(A block of data)
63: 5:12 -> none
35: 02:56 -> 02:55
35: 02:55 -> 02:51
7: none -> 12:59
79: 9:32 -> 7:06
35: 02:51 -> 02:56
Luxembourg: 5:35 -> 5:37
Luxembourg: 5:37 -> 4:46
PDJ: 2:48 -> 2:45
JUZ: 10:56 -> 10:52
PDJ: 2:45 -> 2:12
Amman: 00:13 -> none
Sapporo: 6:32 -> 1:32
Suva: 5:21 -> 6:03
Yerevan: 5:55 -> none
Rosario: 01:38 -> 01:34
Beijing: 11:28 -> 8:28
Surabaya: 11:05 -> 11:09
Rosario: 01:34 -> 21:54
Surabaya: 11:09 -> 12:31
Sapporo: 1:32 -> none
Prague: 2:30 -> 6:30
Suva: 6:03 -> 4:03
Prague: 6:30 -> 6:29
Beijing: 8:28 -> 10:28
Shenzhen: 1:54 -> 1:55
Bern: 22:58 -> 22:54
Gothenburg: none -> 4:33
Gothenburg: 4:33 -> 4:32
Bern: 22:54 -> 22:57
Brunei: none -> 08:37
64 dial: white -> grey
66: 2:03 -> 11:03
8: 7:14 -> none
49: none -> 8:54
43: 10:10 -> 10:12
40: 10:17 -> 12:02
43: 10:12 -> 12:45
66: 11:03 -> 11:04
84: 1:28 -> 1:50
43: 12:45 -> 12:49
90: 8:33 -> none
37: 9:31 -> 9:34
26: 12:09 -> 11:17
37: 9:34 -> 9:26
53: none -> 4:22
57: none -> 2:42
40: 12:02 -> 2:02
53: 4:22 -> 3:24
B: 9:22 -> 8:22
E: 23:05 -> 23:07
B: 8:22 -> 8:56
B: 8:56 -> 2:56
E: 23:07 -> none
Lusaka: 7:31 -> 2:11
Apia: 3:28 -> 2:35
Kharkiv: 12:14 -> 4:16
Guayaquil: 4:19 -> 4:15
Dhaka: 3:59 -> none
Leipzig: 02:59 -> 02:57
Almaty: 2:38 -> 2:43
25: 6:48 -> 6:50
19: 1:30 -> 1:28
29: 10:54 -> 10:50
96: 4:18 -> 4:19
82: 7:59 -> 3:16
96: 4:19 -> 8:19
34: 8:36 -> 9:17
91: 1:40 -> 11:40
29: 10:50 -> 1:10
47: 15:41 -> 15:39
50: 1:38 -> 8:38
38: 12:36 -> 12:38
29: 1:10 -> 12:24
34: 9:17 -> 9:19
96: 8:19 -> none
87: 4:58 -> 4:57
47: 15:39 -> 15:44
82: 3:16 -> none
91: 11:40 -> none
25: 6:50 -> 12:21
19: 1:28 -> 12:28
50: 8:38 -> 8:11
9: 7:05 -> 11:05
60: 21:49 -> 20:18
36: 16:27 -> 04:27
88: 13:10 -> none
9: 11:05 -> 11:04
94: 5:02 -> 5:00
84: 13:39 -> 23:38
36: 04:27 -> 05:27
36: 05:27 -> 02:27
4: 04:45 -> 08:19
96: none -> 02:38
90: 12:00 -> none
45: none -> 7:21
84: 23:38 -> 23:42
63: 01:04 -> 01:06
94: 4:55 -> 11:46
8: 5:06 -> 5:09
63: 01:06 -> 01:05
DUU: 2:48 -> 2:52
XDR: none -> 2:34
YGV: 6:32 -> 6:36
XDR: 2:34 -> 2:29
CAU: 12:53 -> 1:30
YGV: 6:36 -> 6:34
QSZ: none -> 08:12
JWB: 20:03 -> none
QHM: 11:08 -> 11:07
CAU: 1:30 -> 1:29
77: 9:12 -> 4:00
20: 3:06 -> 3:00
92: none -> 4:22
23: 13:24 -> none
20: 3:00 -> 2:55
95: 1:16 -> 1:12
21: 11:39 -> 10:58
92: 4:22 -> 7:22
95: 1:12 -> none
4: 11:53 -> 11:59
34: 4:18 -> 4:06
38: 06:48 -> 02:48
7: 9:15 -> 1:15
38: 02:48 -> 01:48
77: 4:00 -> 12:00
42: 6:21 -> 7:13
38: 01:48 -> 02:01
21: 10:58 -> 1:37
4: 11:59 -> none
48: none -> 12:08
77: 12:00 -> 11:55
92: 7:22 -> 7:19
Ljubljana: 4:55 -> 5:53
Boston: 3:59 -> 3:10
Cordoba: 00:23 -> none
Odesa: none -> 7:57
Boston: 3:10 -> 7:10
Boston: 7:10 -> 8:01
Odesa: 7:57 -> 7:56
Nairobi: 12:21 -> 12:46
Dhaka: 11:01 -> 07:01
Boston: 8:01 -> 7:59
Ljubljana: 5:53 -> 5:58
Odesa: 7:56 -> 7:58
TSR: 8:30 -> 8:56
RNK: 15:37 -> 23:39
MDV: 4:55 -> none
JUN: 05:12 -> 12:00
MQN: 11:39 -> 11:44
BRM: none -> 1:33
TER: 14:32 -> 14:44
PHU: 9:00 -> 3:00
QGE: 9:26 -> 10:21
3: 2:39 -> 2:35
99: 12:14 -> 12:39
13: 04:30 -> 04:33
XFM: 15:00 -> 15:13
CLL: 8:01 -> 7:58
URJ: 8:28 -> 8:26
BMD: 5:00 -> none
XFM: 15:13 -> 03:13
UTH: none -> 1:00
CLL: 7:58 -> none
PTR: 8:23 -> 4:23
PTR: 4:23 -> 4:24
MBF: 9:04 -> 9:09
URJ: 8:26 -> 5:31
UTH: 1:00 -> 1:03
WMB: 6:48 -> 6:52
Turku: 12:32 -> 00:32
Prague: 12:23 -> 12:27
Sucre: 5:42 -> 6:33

Exercise brief:
Render every row above as a numbered list, leaving out any blank lines.

Finished task:
1. 63: 5:12 -> none
2. 35: 02:56 -> 02:55
3. 35: 02:55 -> 02:51
4. 7: none -> 12:59
5. 79: 9:32 -> 7:06
6. 35: 02:51 -> 02:56
7. Luxembourg: 5:35 -> 5:37
8. Luxembourg: 5:37 -> 4:46
9. PDJ: 2:48 -> 2:45
10. JUZ: 10:56 -> 10:52
11. PDJ: 2:45 -> 2:12
12. Amman: 00:13 -> none
13. Sapporo: 6:32 -> 1:32
14. Suva: 5:21 -> 6:03
15. Yerevan: 5:55 -> none
16. Rosario: 01:38 -> 01:34
17. Beijing: 11:28 -> 8:28
18. Surabaya: 11:05 -> 11:09
19. Rosario: 01:34 -> 21:54
20. Surabaya: 11:09 -> 12:31
21. Sapporo: 1:32 -> none
22. Prague: 2:30 -> 6:30
23. Suva: 6:03 -> 4:03
24. Prague: 6:30 -> 6:29
25. Beijing: 8:28 -> 10:28
26. Shenzhen: 1:54 -> 1:55
27. Bern: 22:58 -> 22:54
28. Gothenburg: none -> 4:33
29. Gothenburg: 4:33 -> 4:32
30. Bern: 22:54 -> 22:57
31. Brunei: none -> 08:37
32. 64 dial: white -> grey
33. 66: 2:03 -> 11:03
34. 8: 7:14 -> none
35. 49: none -> 8:54
36. 43: 10:10 -> 10:12
37. 40: 10:17 -> 12:02
38. 43: 10:12 -> 12:45
39. 66: 11:03 -> 11:04
40. 84: 1:28 -> 1:50
41. 43: 12:45 -> 12:49
42. 90: 8:33 -> none
43. 37: 9:31 -> 9:34
44. 26: 12:09 -> 11:17
45. 37: 9:34 -> 9:26
46. 53: none -> 4:22
47. 57: none -> 2:42
48. 40: 12:02 -> 2:02
49. 53: 4:22 -> 3:24
50. B: 9:22 -> 8:22
51. E: 23:05 -> 23:07
52. B: 8:22 -> 8:56
53. B: 8:56 -> 2:56
54. E: 23:07 -> none
55. Lusaka: 7:31 -> 2:11
56. Apia: 3:28 -> 2:35
57. Kharkiv: 12:14 -> 4:16
58. Guayaquil: 4:19 -> 4:15
59. Dhaka: 3:59 -> none
60. Leipzig: 02:59 -> 02:57
61. Almaty: 2:38 -> 2:43
62. 25: 6:48 -> 6:50
63. 19: 1:30 -> 1:28
64. 29: 10:54 -> 10:50
65. 96: 4:18 -> 4:19
66. 82: 7:59 -> 3:16
67. 96: 4:19 -> 8:19
68. 34: 8:36 -> 9:17
69. 91: 1:40 -> 11:40
70. 29: 10:50 -> 1:10
71. 47: 15:41 -> 15:39
72. 50: 1:38 -> 8:38
73. 38: 12:36 -> 12:38
74. 29: 1:10 -> 12:24
75. 34: 9:17 -> 9:19
76. 96: 8:19 -> none
77. 87: 4:58 -> 4:57
78. 47: 15:39 -> 15:44
79. 82: 3:16 -> none
80. 91: 11:40 -> none
81. 25: 6:50 -> 12:21
82. 19: 1:28 -> 12:28
83. 50: 8:38 -> 8:11
84. 9: 7:05 -> 11:05
85. 60: 21:49 -> 20:18
86. 36: 16:27 -> 04:27
87. 88: 13:10 -> none
88. 9: 11:05 -> 11:04
89. 94: 5:02 -> 5:00
90. 84: 13:39 -> 23:38
91. 36: 04:27 -> 05:27
92. 36: 05:27 -> 02:27
93. 4: 04:45 -> 08:19
94. 96: none -> 02:38
95. 90: 12:00 -> none
96. 45: none -> 7:21
97. 84: 23:38 -> 23:42
98. 63: 01:04 -> 01:06
99. 94: 4:55 -> 11:46
100. 8: 5:06 -> 5:09
101. 63: 01:06 -> 01:05
102. DUU: 2:48 -> 2:52
103. XDR: none -> 2:34
104. YGV: 6:32 -> 6:36
105. XDR: 2:34 -> 2:29
106. CAU: 12:53 -> 1:30
107. YGV: 6:36 -> 6:34
108. QSZ: none -> 08:12
109. JWB: 20:03 -> none
110. QHM: 11:08 -> 11:07
111. CAU: 1:30 -> 1:29
112. 77: 9:12 -> 4:00
113. 20: 3:06 -> 3:00
114. 92: none -> 4:22
115. 23: 13:24 -> none
116. 20: 3:00 -> 2:55
117. 95: 1:16 -> 1:12
118. 21: 11:39 -> 10:58
119. 92: 4:22 -> 7:22
120. 95: 1:12 -> none
121. 4: 11:53 -> 11:59
122. 34: 4:18 -> 4:06
123. 38: 06:48 -> 02:48
124. 7: 9:15 -> 1:15
125. 38: 02:48 -> 01:48
126. 77: 4:00 -> 12:00
127. 42: 6:21 -> 7:13
128. 38: 01:48 -> 02:01
129. 21: 10:58 -> 1:37
130. 4: 11:59 -> none
131. 48: none -> 12:08
132. 77: 12:00 -> 11:55
133. 92: 7:22 -> 7:19
134. Ljubljana: 4:55 -> 5:53
135. Boston: 3:59 -> 3:10
136. Cordoba: 00:23 -> none
137. Odesa: none -> 7:57
138. Boston: 3:10 -> 7:10
139. Boston: 7:10 -> 8:01
140. Odesa: 7:57 -> 7:56
141. Nairobi: 12:21 -> 12:46
142. Dhaka: 11:01 -> 07:01
143. Boston: 8:01 -> 7:59
144. Ljubljana: 5:53 -> 5:58
145. Odesa: 7:56 -> 7:58
146. TSR: 8:30 -> 8:56
147. RNK: 15:37 -> 23:39
148. MDV: 4:55 -> none
149. JUN: 05:12 -> 12:00
150. MQN: 11:39 -> 11:44
151. BRM: none -> 1:33
152. TER: 14:32 -> 14:44
153. PHU: 9:00 -> 3:00
154. QGE: 9:26 -> 10:21
155. 3: 2:39 -> 2:35
156. 99: 12:14 -> 12:39
157. 13: 04:30 -> 04:33
158. XFM: 15:00 -> 15:13
159. CLL: 8:01 -> 7:58
160. URJ: 8:28 -> 8:26
161. BMD: 5:00 -> none
162. XFM: 15:13 -> 03:13
163. UTH: none -> 1:00
164. CLL: 7:58 -> none
165. PTR: 8:23 -> 4:23
166. PTR: 4:23 -> 4:24
167. MBF: 9:04 -> 9:09
168. URJ: 8:26 -> 5:31
169. UTH: 1:00 -> 1:03
170. WMB: 6:48 -> 6:52
171. Turku: 12:32 -> 00:32
172. Prague: 12:23 -> 12:27
173. Sucre: 5:42 -> 6:33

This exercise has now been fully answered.